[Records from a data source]
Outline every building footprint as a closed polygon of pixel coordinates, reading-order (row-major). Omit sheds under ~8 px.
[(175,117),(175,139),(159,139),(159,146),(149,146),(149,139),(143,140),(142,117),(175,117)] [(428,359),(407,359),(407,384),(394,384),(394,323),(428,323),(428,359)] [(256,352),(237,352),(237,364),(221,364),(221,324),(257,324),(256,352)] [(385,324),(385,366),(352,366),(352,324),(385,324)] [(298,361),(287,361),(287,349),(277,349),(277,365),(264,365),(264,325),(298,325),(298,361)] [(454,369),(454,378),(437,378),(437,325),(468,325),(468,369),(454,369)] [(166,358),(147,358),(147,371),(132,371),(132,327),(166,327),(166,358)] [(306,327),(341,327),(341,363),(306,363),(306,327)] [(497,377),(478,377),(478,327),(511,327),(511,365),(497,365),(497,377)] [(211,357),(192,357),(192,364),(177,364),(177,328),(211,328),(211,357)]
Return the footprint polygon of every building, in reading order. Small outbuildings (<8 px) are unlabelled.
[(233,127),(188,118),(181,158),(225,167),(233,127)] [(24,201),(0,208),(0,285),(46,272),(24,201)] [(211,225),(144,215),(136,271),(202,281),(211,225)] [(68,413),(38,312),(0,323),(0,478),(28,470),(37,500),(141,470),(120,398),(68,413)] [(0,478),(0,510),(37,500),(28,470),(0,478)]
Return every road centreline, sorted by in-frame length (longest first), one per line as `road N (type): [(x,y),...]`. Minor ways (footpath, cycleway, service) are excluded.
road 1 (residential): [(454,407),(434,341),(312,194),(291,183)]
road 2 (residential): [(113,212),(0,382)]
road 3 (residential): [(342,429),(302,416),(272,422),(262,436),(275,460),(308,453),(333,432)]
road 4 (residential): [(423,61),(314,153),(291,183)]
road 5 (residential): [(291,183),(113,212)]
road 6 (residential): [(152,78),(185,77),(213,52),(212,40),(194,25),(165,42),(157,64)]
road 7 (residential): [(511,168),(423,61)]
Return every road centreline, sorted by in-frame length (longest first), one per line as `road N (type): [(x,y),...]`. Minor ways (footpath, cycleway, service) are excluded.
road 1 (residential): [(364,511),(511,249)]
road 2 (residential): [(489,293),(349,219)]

▸ **INSTRUCTIONS FOR THE TASK**: Reproduce each of the rows above verbatim, preserving every line as it appears.

▸ **TASK RESPONSE**:
Outline every building footprint as a closed polygon of pixel coordinates, reading-order (row-major). Omit sheds under ~8 px.
[(175,117),(175,139),(159,139),(159,146),(149,146),(149,139),(143,140),(142,117),(175,117)] [(428,359),(407,359),(407,384),(394,384),(394,323),(428,323),(428,359)] [(256,352),(237,352),(237,364),(221,364),(221,324),(257,324),(256,352)] [(385,324),(385,366),(352,366),(352,324),(385,324)] [(298,361),(287,361),(287,349),(277,349),(277,365),(264,365),(264,325),(298,325),(298,361)] [(454,369),(454,378),(437,378),(437,325),(468,325),(468,369),(454,369)] [(166,358),(147,358),(147,371),(132,371),(132,327),(166,327),(166,358)] [(306,327),(341,327),(341,363),(306,363),(306,327)] [(497,377),(478,377),(478,327),(511,327),(511,365),(497,365),(497,377)] [(211,357),(192,357),(192,364),(177,364),(177,328),(211,328),(211,357)]
Return the footprint polygon of every building, in reading order. Small outbuildings (<8 px) are unlabelled.
[(233,127),(188,118),(181,158),(225,167),(233,127)] [(24,201),(0,208),(0,285),(46,272),(24,201)] [(211,225),(144,215),(136,271),(202,281),(211,225)] [(68,413),(38,312),(0,323),(0,478),(28,470),(37,500),(141,470),(120,398),(68,413)] [(0,478),(0,510),(37,500),(28,470),(0,478)]
Return every road centreline, sorted by in-frame length (longest first), one per line as `road N (type): [(x,y),...]`. Minor ways (footpath, cycleway, service) are excluded.
road 1 (residential): [(454,407),(434,341),(312,194),(291,183)]
road 2 (residential): [(113,212),(0,382)]
road 3 (residential): [(342,429),(302,416),(272,422),(262,436),(275,460),(308,453),(333,432)]
road 4 (residential): [(423,61),(314,153),(291,183)]
road 5 (residential): [(291,183),(113,212)]
road 6 (residential): [(152,78),(185,77),(213,52),(212,40),(194,25),(165,42),(157,64)]
road 7 (residential): [(511,168),(423,61)]
Return every road centreline, sorted by in-frame length (longest first), one per line as `road N (type): [(x,y),...]`. Minor ways (footpath, cycleway, service) are excluded.
road 1 (residential): [(364,511),(511,249)]
road 2 (residential): [(489,293),(349,219)]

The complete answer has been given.